**SOURCE DATA:**
============
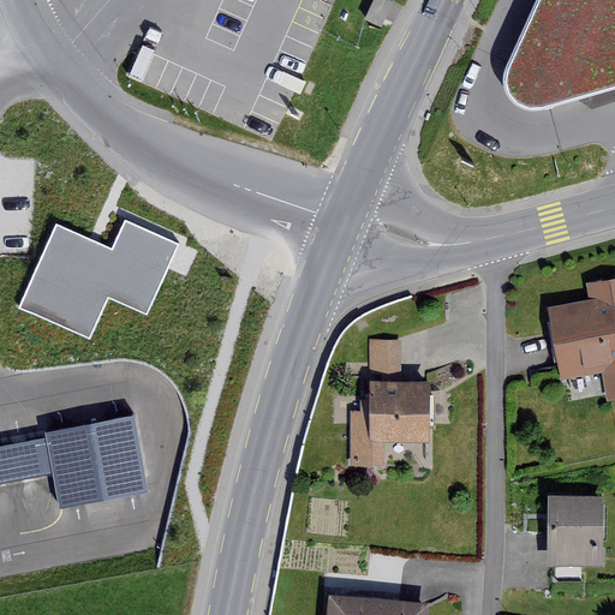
[(614,0),(536,0),(505,71),(505,90),(512,103),(527,111),(545,108),(614,88),(614,0)]
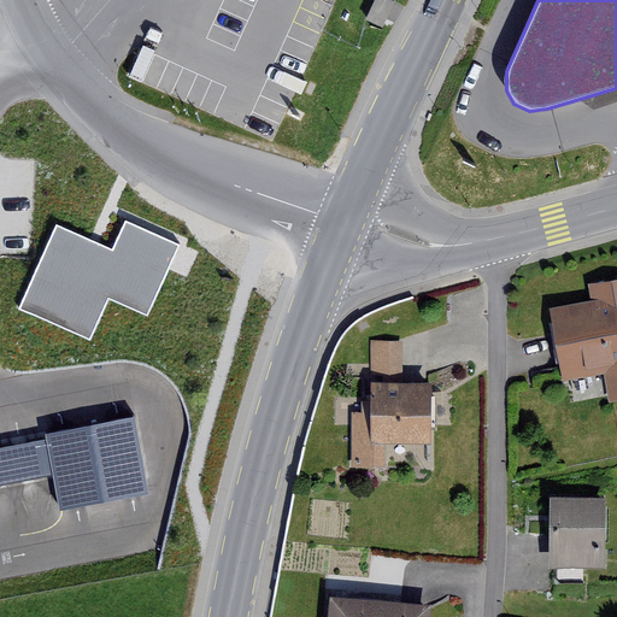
[(112,251),(54,227),(18,309),(92,340),(109,300),(148,317),(180,244),(125,221),(112,251)]
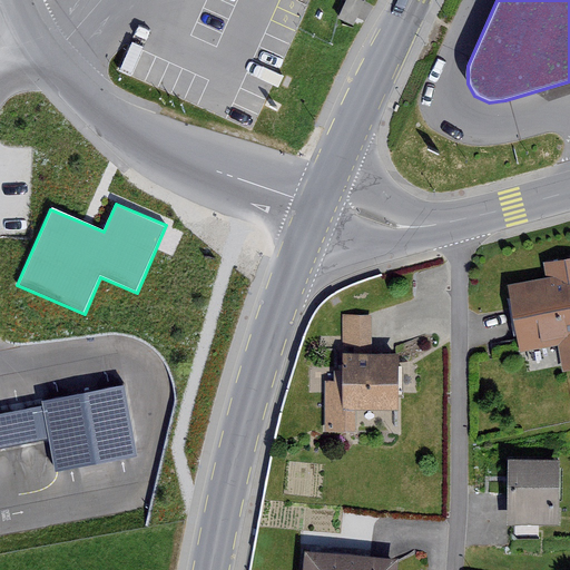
[(508,284),(520,352),(559,345),(564,372),(569,370),(569,256),(542,262),(544,278),(508,284)]
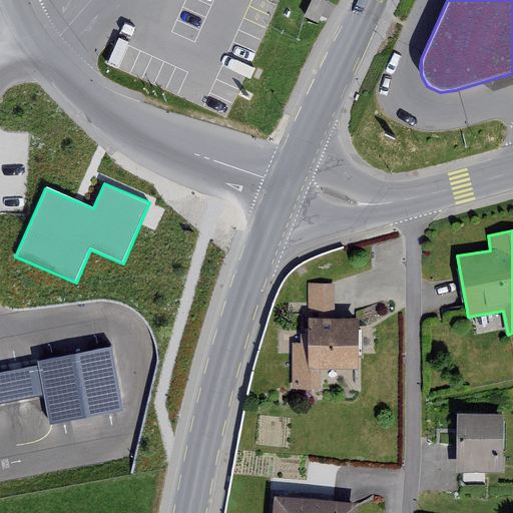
[(361,301),(311,302),(312,374),(362,374),(361,301)]
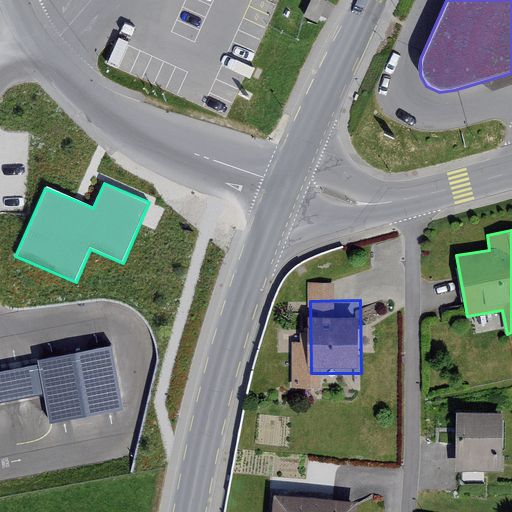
[(111,349),(38,363),(39,367),(44,395),(49,425),(123,411),(111,349)]
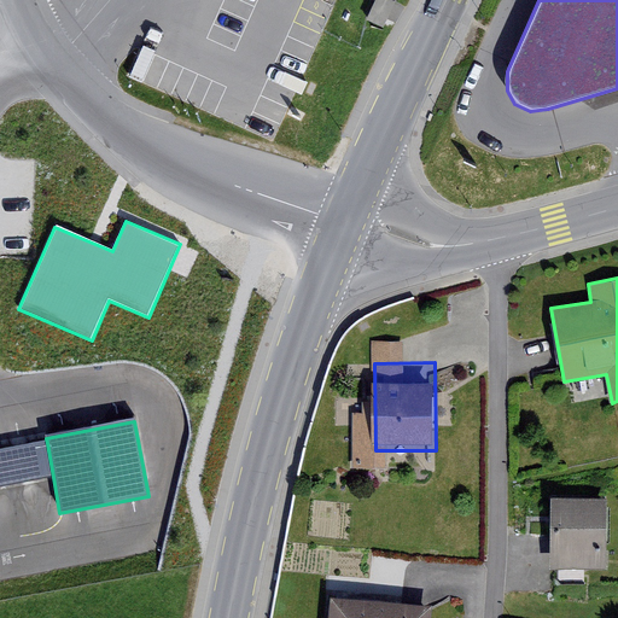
[(47,443),(0,452),(0,487),(53,477),(47,443)]
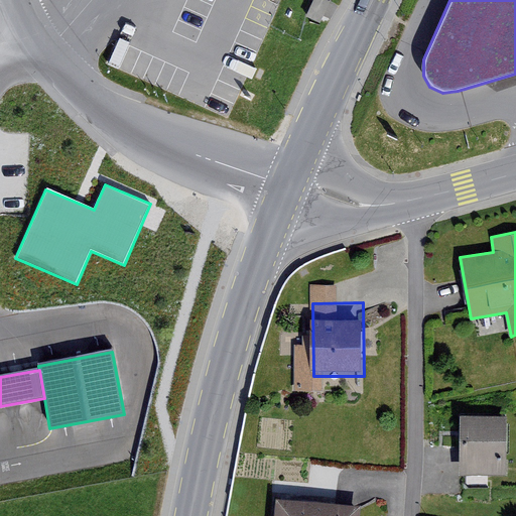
[(515,401),(461,401),(461,467),(515,466),(515,401)]
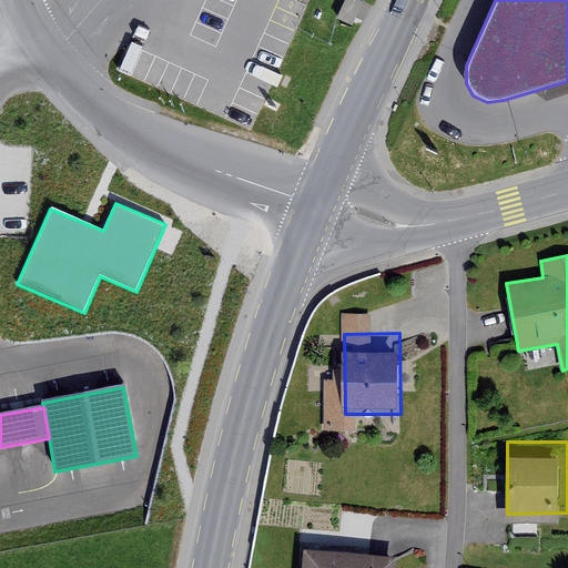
[(393,567),(394,546),(306,543),(305,567),(393,567)]
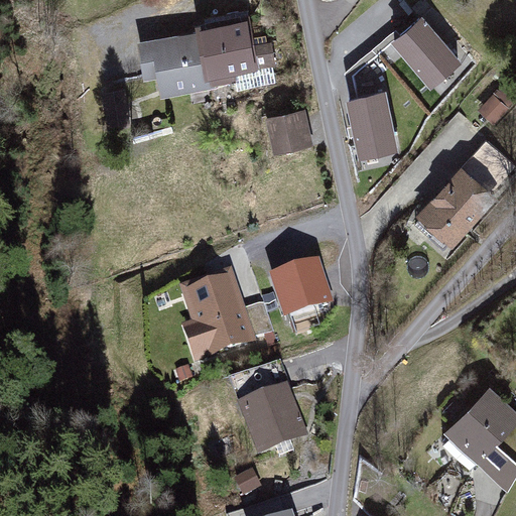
[(392,42),(431,88),(462,62),(422,16),(392,42)]
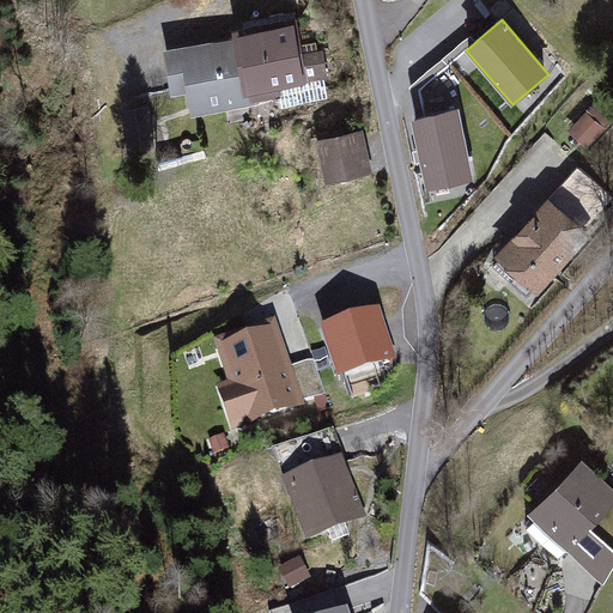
[(295,24),(175,44),(186,105),(304,85),(295,24)]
============
**THE TASK:** An exact reproduction of the material is needed, without its images.

**ANSWER BELOW:**
[(614,0),(536,0),(505,71),(505,90),(512,103),(527,111),(545,108),(614,88),(614,0)]
[(112,251),(54,227),(18,309),(92,340),(109,300),(148,317),(180,244),(125,221),(112,251)]
[(508,284),(520,352),(559,345),(564,372),(569,370),(569,256),(542,262),(544,278),(508,284)]
[(361,301),(311,302),(312,374),(362,374),(361,301)]
[(111,349),(38,363),(39,367),(44,395),(49,425),(123,411),(111,349)]
[(47,443),(0,452),(0,487),(53,477),(47,443)]
[(515,401),(461,401),(461,467),(515,466),(515,401)]
[(393,567),(394,546),(306,543),(305,567),(393,567)]
[(392,42),(431,88),(462,62),(422,16),(392,42)]
[(295,24),(175,44),(186,105),(304,85),(295,24)]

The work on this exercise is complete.